# [Records shown]
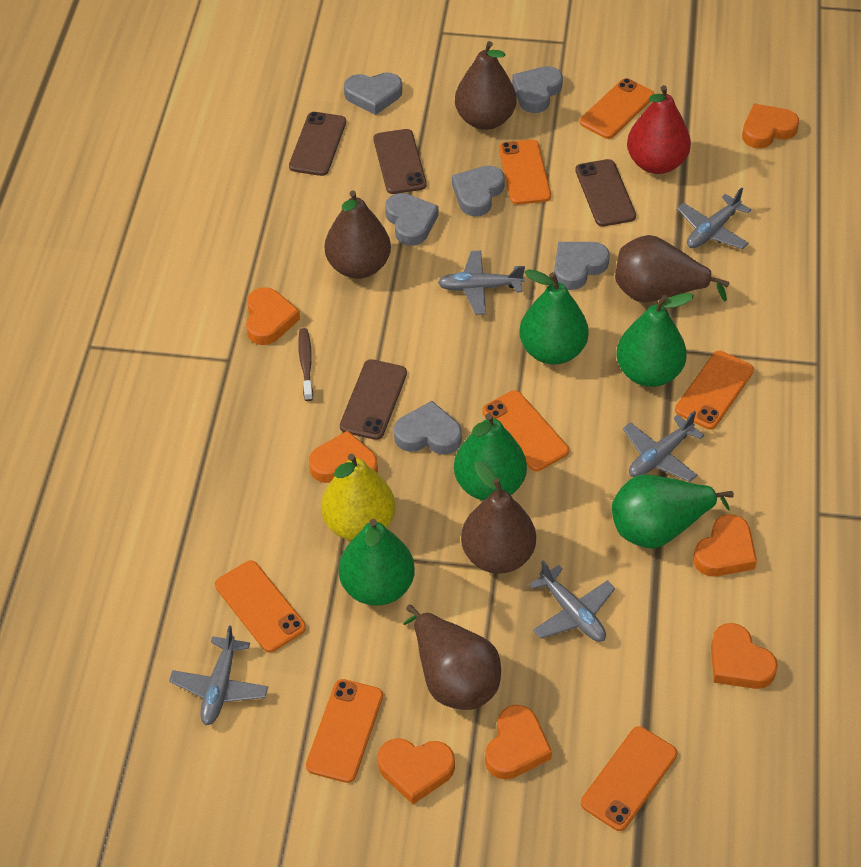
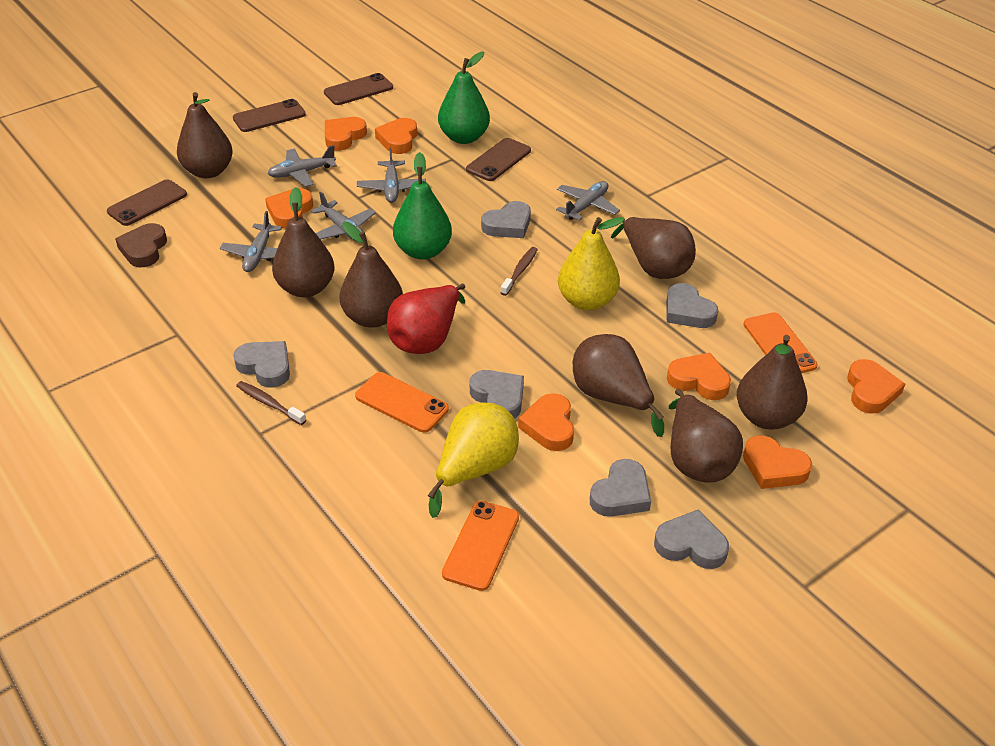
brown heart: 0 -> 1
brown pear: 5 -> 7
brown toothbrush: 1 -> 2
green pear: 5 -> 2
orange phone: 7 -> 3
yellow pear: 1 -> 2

# [About this exercise]
In your copy, every entry above must match word for word, and no picture may appear.

# [Final answer]
brown heart: 0 -> 1
brown pear: 5 -> 7
brown toothbrush: 1 -> 2
green pear: 5 -> 2
orange phone: 7 -> 3
yellow pear: 1 -> 2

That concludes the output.